SUPPLIED DATA>
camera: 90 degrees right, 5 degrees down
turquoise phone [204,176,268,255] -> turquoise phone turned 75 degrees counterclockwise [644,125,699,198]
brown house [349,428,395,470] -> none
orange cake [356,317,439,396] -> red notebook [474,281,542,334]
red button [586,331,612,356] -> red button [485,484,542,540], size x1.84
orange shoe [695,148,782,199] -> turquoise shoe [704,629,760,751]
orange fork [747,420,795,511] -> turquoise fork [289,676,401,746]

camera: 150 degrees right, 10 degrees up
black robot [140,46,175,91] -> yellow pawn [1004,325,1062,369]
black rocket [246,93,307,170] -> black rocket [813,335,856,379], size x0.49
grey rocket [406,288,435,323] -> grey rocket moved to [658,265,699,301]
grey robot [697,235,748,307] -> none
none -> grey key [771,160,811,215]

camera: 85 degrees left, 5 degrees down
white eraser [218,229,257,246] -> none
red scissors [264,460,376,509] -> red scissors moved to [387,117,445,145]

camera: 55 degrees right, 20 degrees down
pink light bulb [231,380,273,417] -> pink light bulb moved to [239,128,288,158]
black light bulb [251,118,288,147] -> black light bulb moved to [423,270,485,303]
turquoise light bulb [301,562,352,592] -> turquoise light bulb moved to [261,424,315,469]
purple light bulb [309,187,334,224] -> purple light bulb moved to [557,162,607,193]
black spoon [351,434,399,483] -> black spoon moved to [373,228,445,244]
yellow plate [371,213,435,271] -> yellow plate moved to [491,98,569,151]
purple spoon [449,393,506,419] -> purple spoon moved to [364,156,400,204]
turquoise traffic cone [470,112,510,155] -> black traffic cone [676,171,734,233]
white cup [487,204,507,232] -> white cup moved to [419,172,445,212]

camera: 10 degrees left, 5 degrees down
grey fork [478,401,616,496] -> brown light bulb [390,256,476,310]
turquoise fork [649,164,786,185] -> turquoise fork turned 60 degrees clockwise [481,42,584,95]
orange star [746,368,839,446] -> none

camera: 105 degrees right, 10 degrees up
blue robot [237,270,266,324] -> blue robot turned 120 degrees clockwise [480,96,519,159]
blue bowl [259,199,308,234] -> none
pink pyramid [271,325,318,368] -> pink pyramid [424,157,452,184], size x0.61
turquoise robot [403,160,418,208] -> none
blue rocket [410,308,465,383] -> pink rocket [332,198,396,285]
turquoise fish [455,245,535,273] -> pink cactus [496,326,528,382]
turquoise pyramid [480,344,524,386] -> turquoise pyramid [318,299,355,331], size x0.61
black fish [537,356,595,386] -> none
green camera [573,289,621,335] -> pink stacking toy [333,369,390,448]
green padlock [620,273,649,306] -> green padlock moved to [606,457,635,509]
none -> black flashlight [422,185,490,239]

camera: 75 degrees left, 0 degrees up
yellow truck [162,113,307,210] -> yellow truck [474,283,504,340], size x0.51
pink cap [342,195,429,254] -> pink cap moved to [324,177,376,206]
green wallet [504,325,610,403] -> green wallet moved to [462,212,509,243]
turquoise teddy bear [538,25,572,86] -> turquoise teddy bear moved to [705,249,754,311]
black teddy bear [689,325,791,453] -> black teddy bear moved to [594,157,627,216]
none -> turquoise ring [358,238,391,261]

GOAL OF THE EXERCISE>
The expected answer is every line above in which the word "turned" appears.

RESPONSE AREA>
turquoise phone [204,176,268,255] -> turquoise phone turned 75 degrees counterclockwise [644,125,699,198]
turquoise fork [649,164,786,185] -> turquoise fork turned 60 degrees clockwise [481,42,584,95]
blue robot [237,270,266,324] -> blue robot turned 120 degrees clockwise [480,96,519,159]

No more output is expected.